Retype every line of the records below, keeping each character unchanged.

**TASK INPUTS**:
* START *

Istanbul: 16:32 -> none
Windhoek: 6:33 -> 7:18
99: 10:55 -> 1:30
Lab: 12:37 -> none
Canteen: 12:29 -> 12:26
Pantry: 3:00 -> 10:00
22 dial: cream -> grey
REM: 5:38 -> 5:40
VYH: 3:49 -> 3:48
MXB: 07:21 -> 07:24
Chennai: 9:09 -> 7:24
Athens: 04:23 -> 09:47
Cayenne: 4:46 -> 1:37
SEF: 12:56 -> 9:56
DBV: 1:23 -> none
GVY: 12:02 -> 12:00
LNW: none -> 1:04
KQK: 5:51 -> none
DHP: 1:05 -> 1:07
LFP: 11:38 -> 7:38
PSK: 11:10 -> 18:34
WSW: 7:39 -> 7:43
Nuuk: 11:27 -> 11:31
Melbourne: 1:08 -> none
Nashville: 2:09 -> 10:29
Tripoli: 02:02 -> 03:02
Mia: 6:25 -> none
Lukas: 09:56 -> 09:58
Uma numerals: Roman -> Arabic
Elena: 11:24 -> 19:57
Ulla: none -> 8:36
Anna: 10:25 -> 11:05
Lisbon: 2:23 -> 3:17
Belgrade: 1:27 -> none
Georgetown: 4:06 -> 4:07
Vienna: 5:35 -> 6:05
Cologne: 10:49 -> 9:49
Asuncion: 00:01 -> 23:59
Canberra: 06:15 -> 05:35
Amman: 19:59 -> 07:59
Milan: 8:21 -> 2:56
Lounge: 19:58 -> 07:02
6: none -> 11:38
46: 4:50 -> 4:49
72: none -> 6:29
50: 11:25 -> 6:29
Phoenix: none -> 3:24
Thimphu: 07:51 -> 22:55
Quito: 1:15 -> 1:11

* END *

**TASK RESPONSE**:
Istanbul: 16:32 -> none
Windhoek: 6:33 -> 7:18
99: 10:55 -> 1:30
Lab: 12:37 -> none
Canteen: 12:29 -> 12:26
Pantry: 3:00 -> 10:00
22 dial: cream -> grey
REM: 5:38 -> 5:40
VYH: 3:49 -> 3:48
MXB: 07:21 -> 07:24
Chennai: 9:09 -> 7:24
Athens: 04:23 -> 09:47
Cayenne: 4:46 -> 1:37
SEF: 12:56 -> 9:56
DBV: 1:23 -> none
GVY: 12:02 -> 12:00
LNW: none -> 1:04
KQK: 5:51 -> none
DHP: 1:05 -> 1:07
LFP: 11:38 -> 7:38
PSK: 11:10 -> 18:34
WSW: 7:39 -> 7:43
Nuuk: 11:27 -> 11:31
Melbourne: 1:08 -> none
Nashville: 2:09 -> 10:29
Tripoli: 02:02 -> 03:02
Mia: 6:25 -> none
Lukas: 09:56 -> 09:58
Uma numerals: Roman -> Arabic
Elena: 11:24 -> 19:57
Ulla: none -> 8:36
Anna: 10:25 -> 11:05
Lisbon: 2:23 -> 3:17
Belgrade: 1:27 -> none
Georgetown: 4:06 -> 4:07
Vienna: 5:35 -> 6:05
Cologne: 10:49 -> 9:49
Asuncion: 00:01 -> 23:59
Canberra: 06:15 -> 05:35
Amman: 19:59 -> 07:59
Milan: 8:21 -> 2:56
Lounge: 19:58 -> 07:02
6: none -> 11:38
46: 4:50 -> 4:49
72: none -> 6:29
50: 11:25 -> 6:29
Phoenix: none -> 3:24
Thimphu: 07:51 -> 22:55
Quito: 1:15 -> 1:11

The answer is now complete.